* [Exercise requirements] State how many lines in the records below contain the string "hexagon", with matching sensitive to case. Respond with the number alone.

>> Begin

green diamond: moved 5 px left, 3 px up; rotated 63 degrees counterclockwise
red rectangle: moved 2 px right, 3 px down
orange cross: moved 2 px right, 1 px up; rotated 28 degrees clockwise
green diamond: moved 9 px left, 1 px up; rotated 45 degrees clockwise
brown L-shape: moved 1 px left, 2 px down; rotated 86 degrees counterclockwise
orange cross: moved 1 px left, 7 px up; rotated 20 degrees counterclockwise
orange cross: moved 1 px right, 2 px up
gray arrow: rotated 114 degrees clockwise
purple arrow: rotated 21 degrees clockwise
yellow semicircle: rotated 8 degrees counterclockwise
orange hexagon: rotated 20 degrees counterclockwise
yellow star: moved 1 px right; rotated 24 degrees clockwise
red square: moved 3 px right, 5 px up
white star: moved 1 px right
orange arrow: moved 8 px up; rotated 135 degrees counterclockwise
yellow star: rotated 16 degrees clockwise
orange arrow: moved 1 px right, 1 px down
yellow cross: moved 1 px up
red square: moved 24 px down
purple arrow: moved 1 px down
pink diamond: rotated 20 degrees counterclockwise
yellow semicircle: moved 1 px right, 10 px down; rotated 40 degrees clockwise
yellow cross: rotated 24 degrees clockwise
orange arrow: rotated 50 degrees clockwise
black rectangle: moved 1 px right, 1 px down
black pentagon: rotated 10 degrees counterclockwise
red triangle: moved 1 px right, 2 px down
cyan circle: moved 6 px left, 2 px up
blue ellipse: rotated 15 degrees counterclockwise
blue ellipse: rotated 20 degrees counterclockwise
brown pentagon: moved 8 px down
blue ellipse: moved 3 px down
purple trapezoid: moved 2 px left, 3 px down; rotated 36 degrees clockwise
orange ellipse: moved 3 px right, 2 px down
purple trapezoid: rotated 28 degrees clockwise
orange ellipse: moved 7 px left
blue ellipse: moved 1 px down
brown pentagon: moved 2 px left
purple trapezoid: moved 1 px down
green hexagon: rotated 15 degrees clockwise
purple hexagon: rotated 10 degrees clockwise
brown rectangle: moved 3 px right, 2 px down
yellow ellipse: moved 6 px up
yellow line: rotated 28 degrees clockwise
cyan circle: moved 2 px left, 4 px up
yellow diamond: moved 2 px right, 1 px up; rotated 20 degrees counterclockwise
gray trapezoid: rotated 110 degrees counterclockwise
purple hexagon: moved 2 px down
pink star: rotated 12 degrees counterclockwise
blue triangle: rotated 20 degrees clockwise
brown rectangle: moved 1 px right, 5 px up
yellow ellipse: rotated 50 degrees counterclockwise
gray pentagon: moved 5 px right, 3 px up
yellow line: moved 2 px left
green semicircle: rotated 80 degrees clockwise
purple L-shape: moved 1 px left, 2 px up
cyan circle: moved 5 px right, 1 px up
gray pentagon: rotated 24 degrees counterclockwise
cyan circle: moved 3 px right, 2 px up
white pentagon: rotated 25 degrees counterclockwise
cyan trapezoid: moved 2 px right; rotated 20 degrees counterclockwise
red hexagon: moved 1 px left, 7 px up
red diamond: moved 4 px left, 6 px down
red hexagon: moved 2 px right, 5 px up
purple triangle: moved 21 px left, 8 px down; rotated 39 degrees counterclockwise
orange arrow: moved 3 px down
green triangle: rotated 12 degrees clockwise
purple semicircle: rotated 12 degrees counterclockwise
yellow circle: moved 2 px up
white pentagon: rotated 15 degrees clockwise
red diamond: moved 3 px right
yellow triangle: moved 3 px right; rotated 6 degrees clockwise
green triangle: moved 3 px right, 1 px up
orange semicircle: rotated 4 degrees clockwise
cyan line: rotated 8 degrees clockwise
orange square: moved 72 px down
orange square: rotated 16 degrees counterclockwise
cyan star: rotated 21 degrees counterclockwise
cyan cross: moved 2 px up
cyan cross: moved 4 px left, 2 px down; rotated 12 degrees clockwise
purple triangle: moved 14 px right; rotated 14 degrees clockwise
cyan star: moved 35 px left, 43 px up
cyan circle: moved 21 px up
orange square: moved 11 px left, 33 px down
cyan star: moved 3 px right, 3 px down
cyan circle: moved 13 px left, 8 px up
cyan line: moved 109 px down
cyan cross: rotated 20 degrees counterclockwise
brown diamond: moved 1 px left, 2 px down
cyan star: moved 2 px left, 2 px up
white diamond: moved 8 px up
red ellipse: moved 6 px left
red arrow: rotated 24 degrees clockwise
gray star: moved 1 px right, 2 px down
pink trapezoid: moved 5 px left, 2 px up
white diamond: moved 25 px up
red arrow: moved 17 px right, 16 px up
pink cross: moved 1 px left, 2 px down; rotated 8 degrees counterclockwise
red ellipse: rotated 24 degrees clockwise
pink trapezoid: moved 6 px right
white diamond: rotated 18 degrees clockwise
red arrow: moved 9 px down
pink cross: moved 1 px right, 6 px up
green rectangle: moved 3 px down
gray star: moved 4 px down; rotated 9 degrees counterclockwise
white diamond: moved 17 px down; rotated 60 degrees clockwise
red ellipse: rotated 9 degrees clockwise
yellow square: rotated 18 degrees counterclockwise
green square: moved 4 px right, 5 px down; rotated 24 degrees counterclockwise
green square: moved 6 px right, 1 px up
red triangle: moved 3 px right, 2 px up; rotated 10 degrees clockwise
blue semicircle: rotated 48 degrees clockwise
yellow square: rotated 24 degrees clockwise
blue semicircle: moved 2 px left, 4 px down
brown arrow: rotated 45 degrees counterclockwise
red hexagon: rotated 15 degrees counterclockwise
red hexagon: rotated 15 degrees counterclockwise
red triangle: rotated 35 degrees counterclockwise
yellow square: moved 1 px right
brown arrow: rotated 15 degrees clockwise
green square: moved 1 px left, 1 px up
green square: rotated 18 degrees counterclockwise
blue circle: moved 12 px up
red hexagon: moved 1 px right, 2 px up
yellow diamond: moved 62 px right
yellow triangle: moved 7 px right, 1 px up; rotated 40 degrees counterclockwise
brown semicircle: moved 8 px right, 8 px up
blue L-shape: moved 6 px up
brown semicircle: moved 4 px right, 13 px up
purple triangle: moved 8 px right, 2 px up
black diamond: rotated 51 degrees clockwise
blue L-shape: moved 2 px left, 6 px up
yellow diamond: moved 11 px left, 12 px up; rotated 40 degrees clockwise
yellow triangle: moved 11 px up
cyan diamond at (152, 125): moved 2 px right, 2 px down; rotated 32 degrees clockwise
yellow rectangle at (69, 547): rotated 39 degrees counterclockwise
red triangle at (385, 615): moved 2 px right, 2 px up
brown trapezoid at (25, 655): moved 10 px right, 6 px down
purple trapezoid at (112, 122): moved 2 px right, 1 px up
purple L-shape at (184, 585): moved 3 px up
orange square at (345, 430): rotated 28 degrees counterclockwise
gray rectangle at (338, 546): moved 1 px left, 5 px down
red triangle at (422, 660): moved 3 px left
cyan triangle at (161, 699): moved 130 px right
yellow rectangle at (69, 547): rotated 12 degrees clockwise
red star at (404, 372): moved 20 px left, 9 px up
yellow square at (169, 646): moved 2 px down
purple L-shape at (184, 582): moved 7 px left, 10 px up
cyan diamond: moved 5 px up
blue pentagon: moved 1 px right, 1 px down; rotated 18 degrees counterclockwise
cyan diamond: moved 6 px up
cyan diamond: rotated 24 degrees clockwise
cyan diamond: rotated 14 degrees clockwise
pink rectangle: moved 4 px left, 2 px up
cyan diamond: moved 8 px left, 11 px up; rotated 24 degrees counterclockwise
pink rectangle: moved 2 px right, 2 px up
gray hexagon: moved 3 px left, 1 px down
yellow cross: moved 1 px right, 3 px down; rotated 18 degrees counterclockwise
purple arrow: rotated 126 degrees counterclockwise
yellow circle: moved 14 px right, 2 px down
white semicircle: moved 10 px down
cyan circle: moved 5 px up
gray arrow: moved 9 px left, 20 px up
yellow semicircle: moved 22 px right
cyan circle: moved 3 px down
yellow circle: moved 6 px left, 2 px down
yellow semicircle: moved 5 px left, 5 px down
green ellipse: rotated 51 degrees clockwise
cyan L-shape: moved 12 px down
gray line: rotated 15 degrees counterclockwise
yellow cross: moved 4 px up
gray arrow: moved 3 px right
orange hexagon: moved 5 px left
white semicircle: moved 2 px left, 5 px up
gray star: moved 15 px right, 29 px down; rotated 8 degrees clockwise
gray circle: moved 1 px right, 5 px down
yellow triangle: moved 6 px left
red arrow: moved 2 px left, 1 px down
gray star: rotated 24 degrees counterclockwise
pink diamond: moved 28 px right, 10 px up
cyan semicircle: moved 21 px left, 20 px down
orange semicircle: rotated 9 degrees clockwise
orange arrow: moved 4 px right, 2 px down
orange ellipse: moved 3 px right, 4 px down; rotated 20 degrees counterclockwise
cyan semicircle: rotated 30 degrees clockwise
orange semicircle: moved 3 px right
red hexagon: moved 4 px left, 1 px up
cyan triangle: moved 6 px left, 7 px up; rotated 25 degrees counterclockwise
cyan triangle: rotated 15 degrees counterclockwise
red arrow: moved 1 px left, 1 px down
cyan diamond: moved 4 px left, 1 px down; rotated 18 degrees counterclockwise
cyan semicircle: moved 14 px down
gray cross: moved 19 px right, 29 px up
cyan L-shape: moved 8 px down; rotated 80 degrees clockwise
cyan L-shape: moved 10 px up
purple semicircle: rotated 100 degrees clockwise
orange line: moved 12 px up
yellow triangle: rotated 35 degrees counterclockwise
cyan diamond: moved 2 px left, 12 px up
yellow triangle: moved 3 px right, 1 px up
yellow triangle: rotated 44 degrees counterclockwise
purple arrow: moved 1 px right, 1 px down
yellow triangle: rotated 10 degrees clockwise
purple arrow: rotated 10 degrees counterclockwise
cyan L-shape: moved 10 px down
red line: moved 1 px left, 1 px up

>> End

* [Problem solution] 12